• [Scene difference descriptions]
• • •

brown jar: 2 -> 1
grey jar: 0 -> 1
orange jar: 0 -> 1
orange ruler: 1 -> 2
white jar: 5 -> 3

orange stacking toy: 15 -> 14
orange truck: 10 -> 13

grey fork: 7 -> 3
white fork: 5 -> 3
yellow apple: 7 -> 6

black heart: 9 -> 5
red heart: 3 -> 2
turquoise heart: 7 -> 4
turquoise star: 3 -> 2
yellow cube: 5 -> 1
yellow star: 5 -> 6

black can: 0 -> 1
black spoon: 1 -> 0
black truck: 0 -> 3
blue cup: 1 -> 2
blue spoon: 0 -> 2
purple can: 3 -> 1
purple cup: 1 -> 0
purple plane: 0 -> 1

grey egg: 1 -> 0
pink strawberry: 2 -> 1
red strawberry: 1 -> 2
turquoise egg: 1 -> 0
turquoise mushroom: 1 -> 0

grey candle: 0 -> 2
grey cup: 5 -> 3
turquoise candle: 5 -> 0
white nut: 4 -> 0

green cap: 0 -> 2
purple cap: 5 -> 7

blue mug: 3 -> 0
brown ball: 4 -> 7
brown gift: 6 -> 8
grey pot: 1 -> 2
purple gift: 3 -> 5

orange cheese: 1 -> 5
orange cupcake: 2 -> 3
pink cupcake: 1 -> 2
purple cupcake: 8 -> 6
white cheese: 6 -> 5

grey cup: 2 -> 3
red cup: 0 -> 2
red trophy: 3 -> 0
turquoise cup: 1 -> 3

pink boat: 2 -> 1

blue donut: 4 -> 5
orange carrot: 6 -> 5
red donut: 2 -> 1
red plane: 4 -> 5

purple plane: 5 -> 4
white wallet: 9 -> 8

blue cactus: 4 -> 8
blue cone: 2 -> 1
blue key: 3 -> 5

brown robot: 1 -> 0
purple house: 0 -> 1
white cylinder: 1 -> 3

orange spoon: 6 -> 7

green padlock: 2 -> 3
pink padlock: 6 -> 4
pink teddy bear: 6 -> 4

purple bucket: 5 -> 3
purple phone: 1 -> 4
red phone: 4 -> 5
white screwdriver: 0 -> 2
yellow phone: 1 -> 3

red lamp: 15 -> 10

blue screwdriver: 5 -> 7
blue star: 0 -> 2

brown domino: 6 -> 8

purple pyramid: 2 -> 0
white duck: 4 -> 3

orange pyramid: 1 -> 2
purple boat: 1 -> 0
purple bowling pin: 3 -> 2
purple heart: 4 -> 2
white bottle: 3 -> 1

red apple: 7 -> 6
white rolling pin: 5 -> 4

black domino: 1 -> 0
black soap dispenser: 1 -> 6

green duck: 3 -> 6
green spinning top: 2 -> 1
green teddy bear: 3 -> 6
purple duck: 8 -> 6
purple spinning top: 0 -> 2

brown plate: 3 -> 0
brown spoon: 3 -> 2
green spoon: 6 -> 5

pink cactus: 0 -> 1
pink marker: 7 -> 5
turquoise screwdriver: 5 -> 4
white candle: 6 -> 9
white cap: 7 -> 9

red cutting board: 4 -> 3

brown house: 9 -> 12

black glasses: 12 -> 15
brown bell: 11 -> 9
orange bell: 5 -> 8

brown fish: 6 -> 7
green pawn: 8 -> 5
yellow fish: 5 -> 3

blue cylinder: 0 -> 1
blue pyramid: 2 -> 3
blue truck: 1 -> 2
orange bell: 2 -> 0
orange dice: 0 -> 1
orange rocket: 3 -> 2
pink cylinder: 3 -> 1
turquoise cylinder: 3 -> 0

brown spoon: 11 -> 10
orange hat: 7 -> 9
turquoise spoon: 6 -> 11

• • •

• [What the task requires] Within the data above, filter for lines containing the word "spinning" and copy each one.

• [Answer space]
green spinning top: 2 -> 1
purple spinning top: 0 -> 2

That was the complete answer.